Line by line, set down the records below from the first line through the line containing "orange scissors [486,94,568,114]". Omit the pictures.

[[ Data under study open ]]

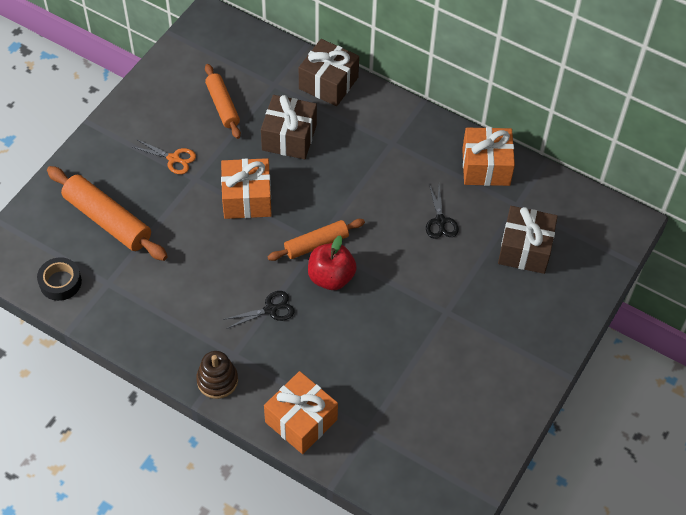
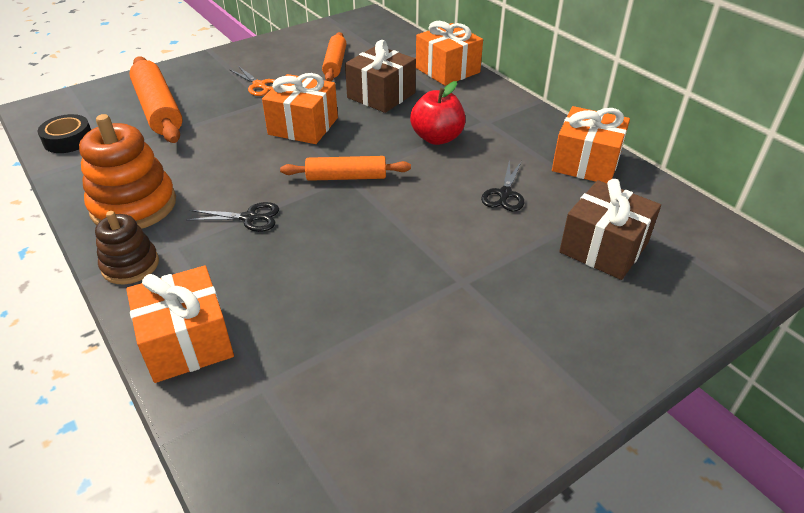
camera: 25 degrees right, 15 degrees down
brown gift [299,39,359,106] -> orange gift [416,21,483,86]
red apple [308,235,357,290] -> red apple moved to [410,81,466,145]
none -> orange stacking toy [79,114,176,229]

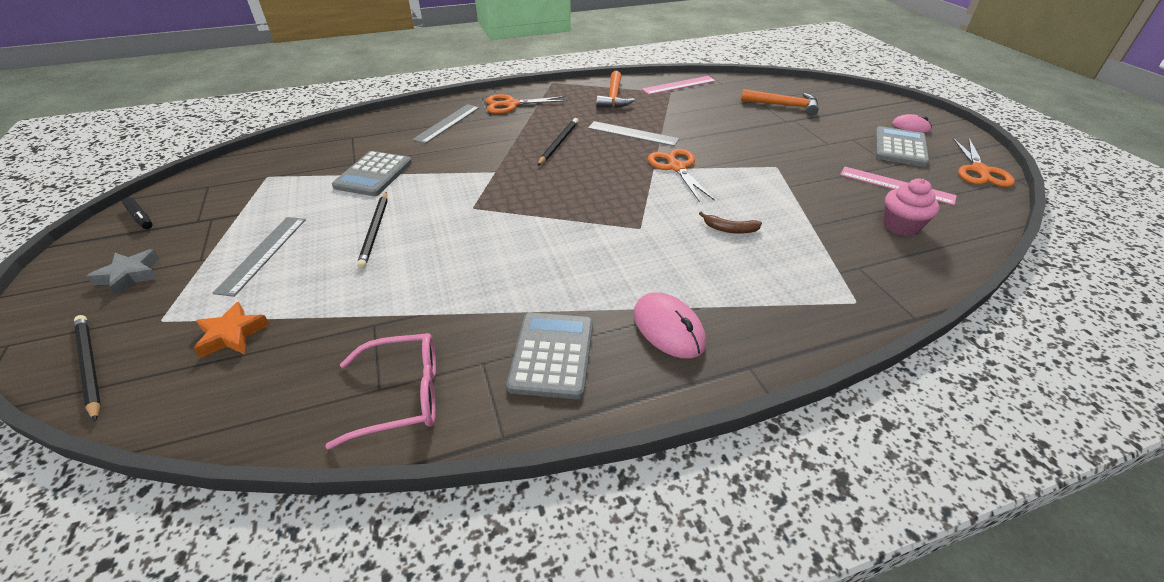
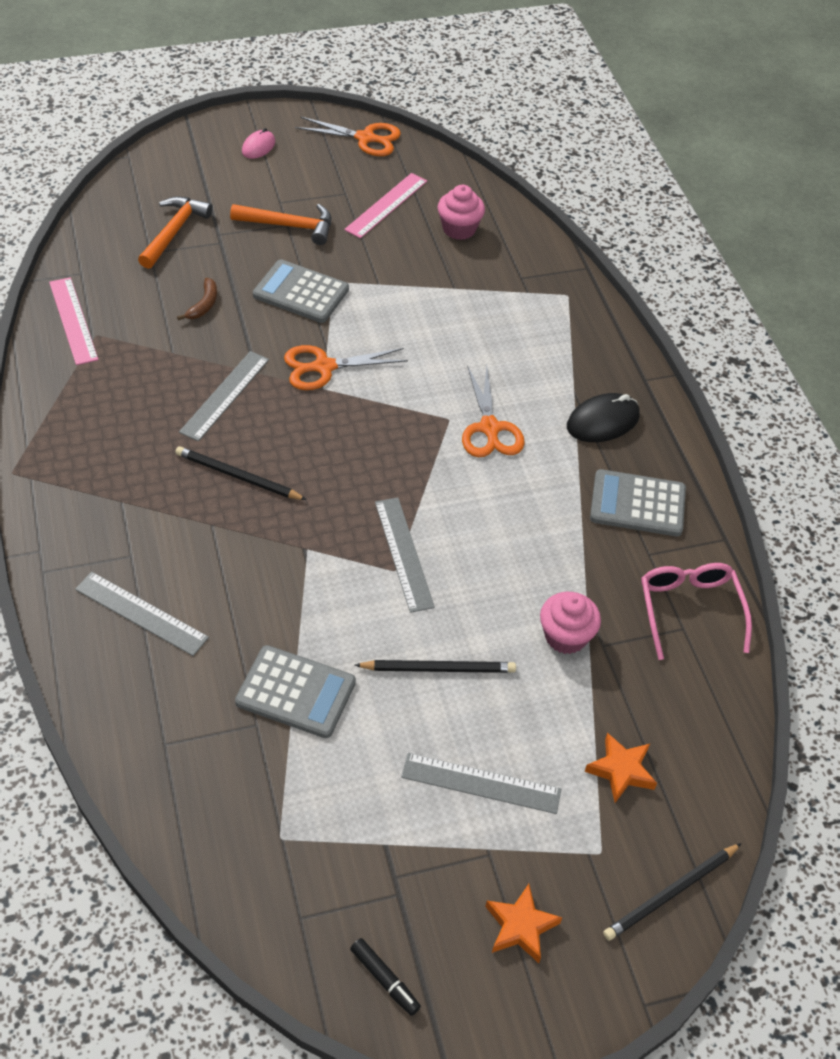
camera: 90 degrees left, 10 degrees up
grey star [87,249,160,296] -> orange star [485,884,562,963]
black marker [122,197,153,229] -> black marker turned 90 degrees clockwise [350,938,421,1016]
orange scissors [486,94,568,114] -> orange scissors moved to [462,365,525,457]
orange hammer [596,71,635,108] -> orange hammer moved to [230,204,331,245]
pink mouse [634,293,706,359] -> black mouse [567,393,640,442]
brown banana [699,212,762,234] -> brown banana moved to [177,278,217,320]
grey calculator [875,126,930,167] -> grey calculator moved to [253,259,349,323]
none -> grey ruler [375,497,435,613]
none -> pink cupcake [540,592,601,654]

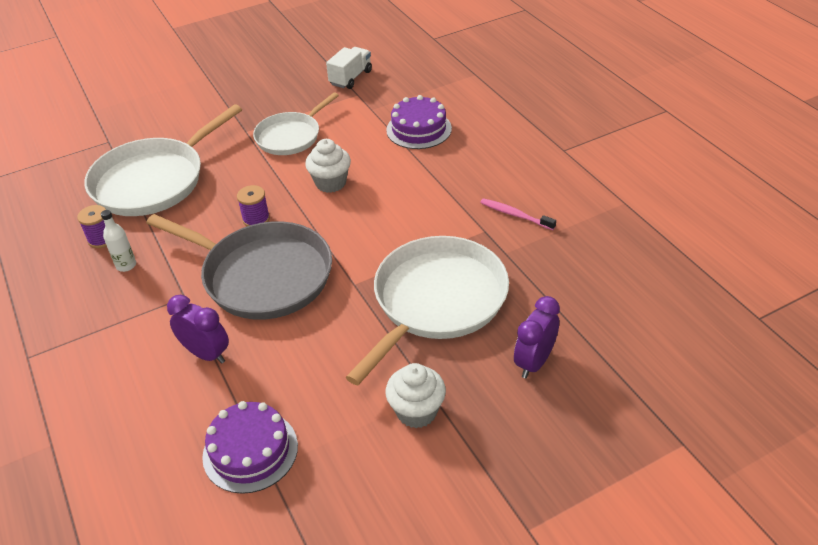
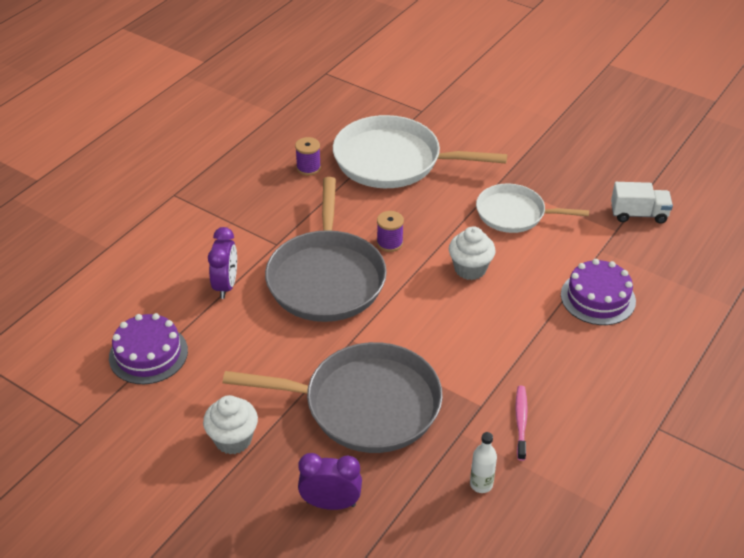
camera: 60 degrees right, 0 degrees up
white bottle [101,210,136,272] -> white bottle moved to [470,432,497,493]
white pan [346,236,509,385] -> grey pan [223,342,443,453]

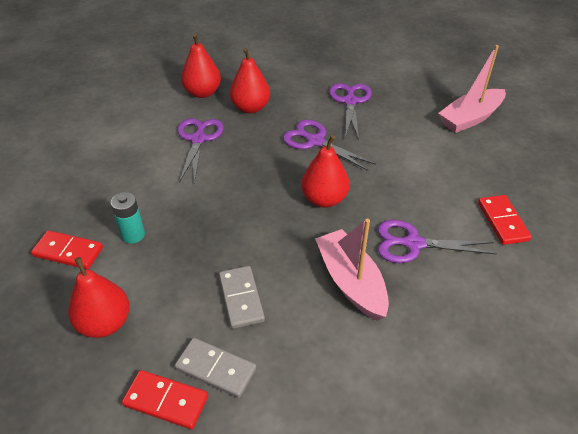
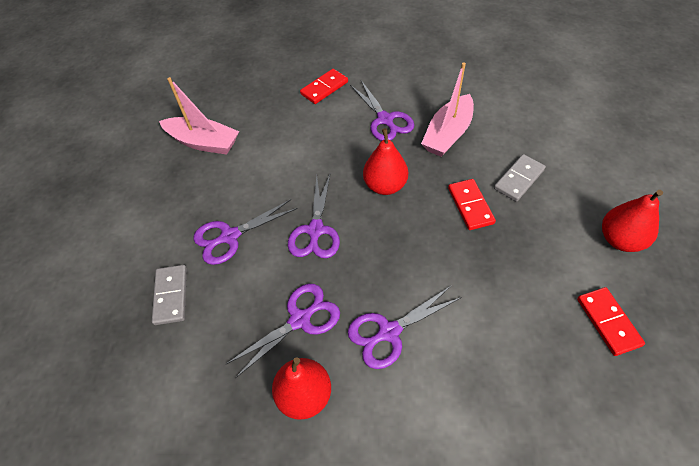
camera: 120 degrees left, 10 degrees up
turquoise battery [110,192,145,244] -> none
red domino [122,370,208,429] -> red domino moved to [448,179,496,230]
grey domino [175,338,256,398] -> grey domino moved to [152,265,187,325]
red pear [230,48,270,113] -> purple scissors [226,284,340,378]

[[ Data under study closed ]]

Task result -
camera: 25 degrees right, 15 degrees down
brown gift [299,39,359,106] -> orange gift [416,21,483,86]
red apple [308,235,357,290] -> red apple moved to [410,81,466,145]
none -> orange stacking toy [79,114,176,229]

camera: 90 degrees left, 10 degrees up
grey star [87,249,160,296] -> orange star [485,884,562,963]
black marker [122,197,153,229] -> black marker turned 90 degrees clockwise [350,938,421,1016]
orange scissors [486,94,568,114] -> orange scissors moved to [462,365,525,457]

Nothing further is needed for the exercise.